Look through the data below and extract, unchanged, the lines from the one that contains "purple ellipse: (160, 119)" to the one that contains "purple rectangle: (171, 912)", both included.

◆ Available data ◆

-=-=-

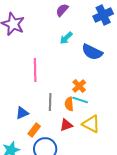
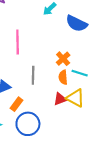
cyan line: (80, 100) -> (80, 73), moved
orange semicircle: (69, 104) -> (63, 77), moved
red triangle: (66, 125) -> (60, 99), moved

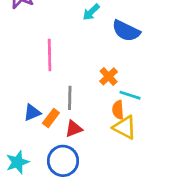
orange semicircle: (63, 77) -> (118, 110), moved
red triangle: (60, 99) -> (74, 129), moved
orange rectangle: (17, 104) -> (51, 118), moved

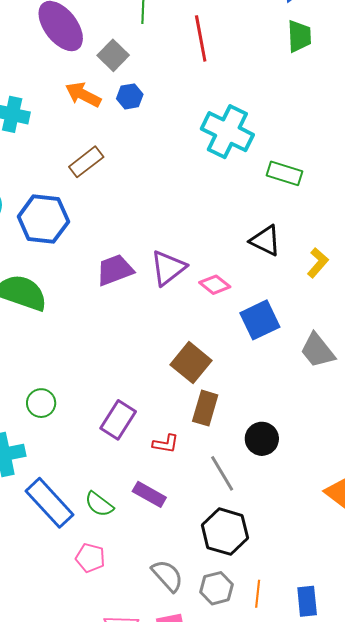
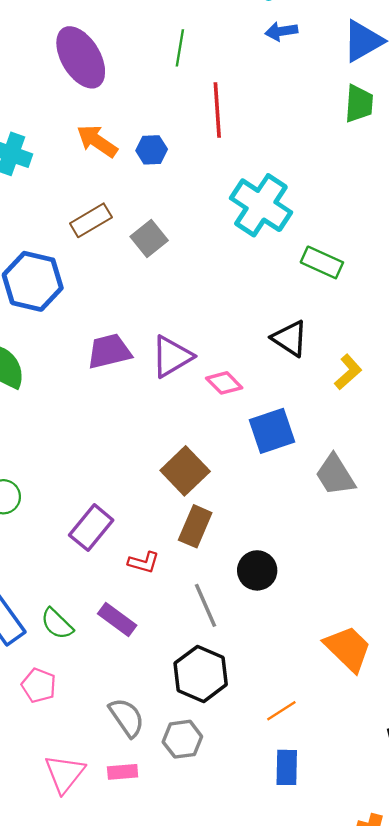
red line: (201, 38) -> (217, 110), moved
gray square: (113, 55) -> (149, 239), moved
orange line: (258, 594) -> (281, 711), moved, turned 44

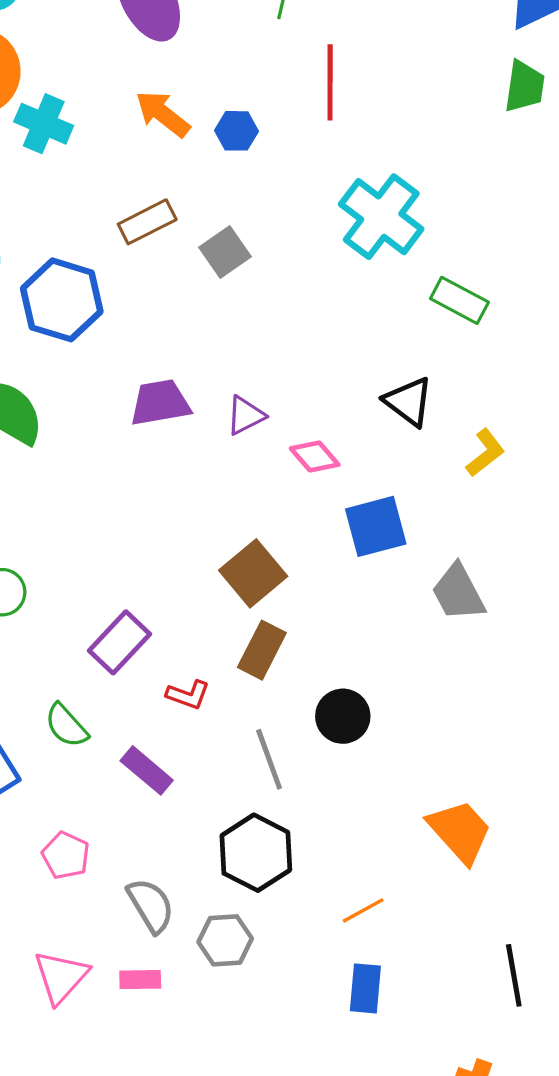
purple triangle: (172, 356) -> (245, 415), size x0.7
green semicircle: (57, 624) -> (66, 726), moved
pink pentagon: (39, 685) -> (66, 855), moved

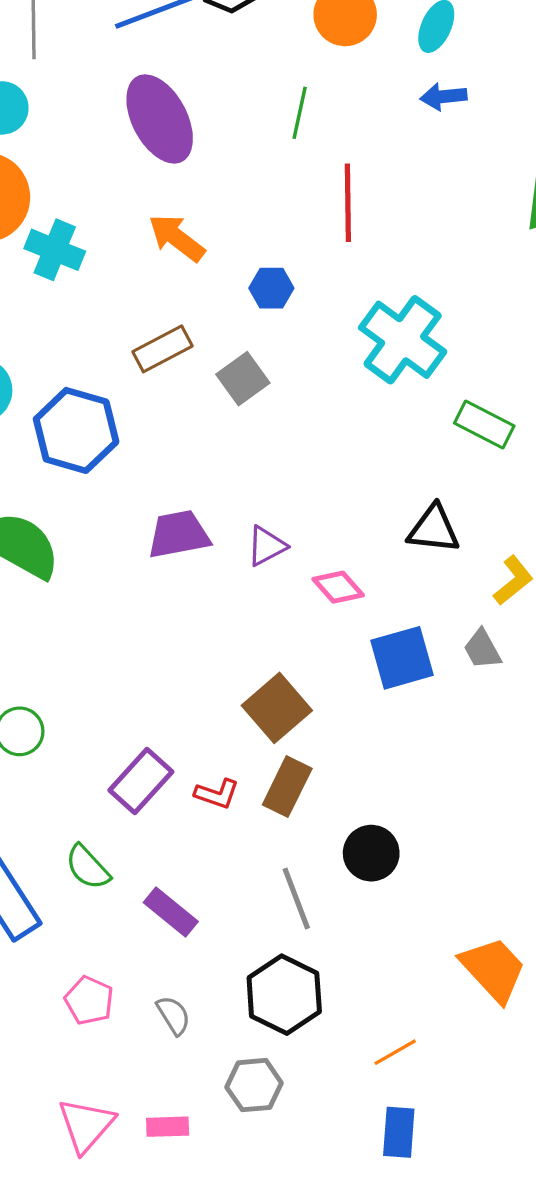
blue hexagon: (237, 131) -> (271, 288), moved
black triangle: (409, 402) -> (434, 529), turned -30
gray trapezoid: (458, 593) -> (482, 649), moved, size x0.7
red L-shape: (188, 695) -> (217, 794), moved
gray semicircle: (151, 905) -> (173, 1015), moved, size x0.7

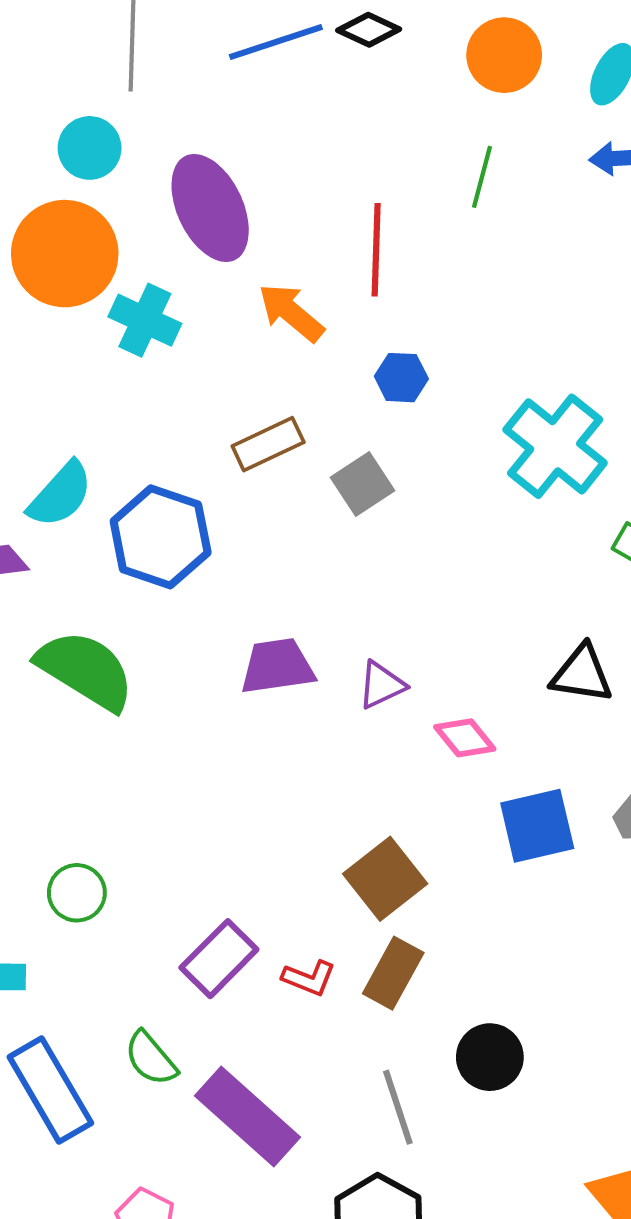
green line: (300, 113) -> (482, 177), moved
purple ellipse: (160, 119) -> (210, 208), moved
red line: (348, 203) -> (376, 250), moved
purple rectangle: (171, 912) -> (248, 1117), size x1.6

-=-=-

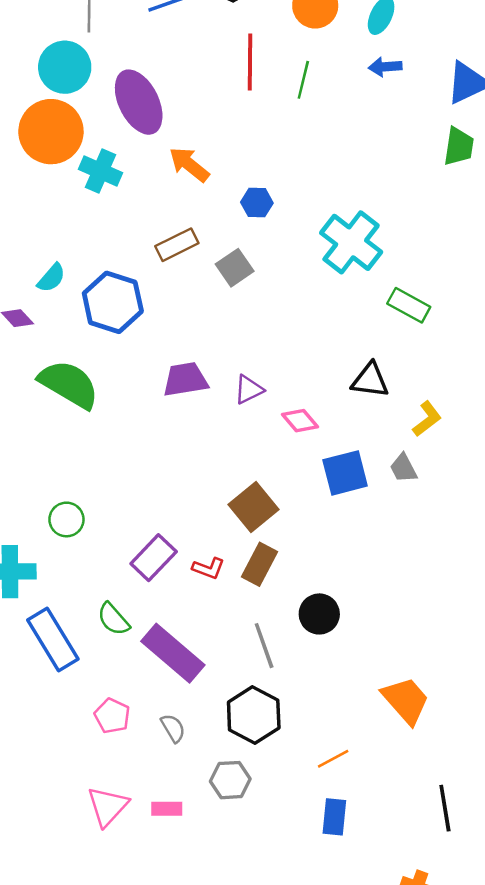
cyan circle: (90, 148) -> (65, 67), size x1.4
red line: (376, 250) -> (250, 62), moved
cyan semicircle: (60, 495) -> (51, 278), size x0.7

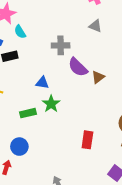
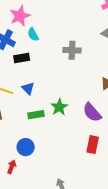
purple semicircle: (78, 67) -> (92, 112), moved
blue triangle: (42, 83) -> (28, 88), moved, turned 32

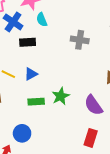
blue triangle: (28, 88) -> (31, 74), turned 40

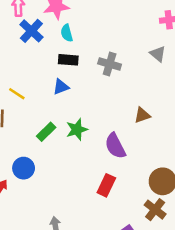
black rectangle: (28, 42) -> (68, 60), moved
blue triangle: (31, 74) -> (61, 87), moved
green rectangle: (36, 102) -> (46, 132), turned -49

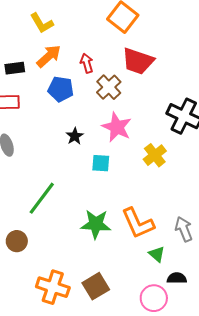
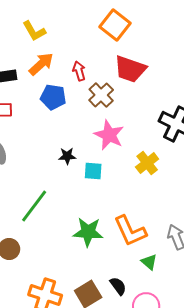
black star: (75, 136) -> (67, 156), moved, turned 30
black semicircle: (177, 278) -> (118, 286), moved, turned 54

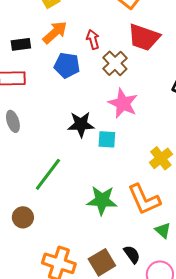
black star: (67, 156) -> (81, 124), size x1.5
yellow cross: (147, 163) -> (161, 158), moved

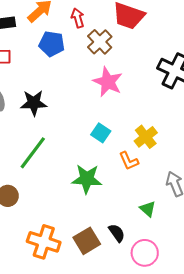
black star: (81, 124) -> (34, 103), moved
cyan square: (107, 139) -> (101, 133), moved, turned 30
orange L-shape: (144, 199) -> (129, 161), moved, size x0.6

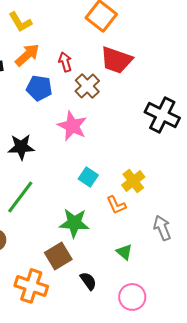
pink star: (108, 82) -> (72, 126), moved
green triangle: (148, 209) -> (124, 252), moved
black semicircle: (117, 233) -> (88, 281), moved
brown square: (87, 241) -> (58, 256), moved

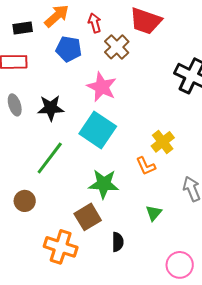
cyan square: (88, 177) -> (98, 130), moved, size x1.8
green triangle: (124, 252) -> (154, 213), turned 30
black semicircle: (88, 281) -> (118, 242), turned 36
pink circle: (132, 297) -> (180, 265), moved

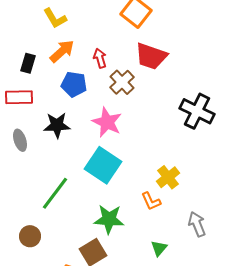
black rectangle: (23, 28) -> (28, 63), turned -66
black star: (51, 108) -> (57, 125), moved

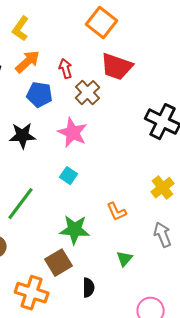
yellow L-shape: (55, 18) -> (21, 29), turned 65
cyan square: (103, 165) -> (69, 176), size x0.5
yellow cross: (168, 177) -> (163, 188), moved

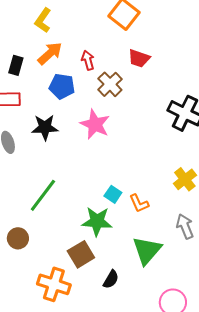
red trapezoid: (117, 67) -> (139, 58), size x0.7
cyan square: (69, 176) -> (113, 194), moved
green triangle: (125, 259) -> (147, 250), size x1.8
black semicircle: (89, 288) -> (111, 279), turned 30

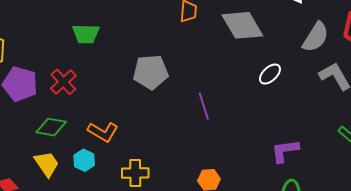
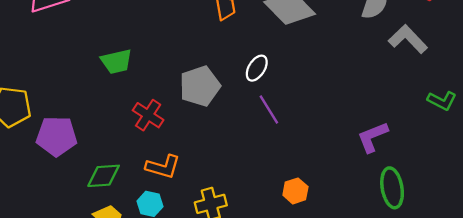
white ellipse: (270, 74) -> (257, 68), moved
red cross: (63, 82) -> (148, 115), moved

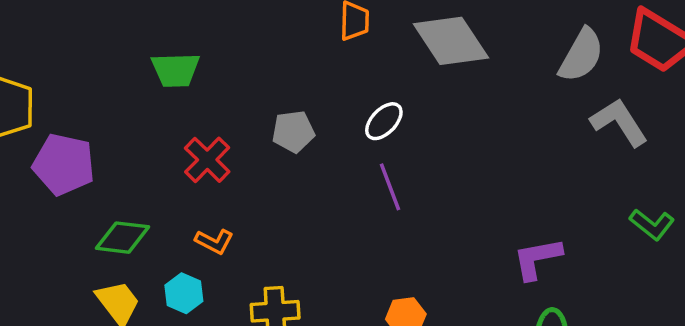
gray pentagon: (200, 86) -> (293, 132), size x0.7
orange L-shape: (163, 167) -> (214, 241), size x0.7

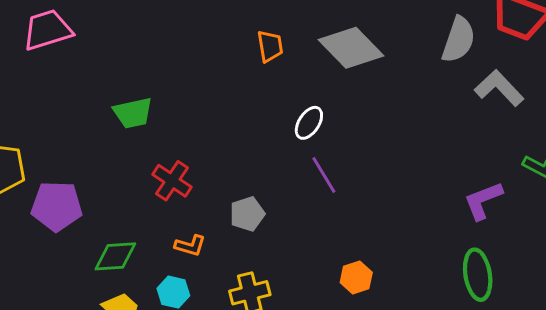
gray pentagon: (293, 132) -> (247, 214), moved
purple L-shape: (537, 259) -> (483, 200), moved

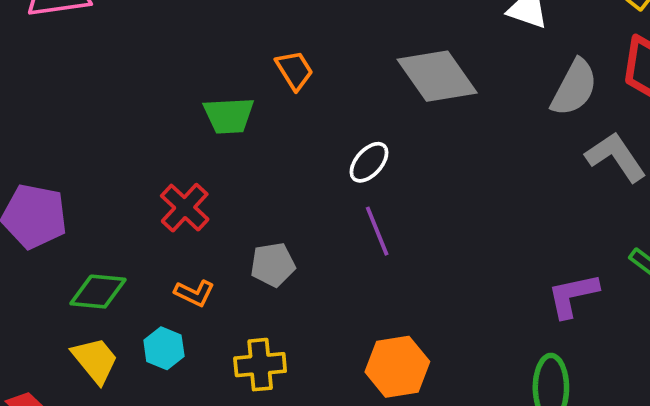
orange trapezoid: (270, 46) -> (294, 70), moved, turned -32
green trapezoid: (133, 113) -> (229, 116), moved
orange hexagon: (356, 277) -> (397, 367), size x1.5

-=-=-

◆ Solution below ◆
purple ellipse: (160, 119) -> (210, 208), moved
red line: (348, 203) -> (376, 250), moved
purple rectangle: (171, 912) -> (248, 1117), size x1.6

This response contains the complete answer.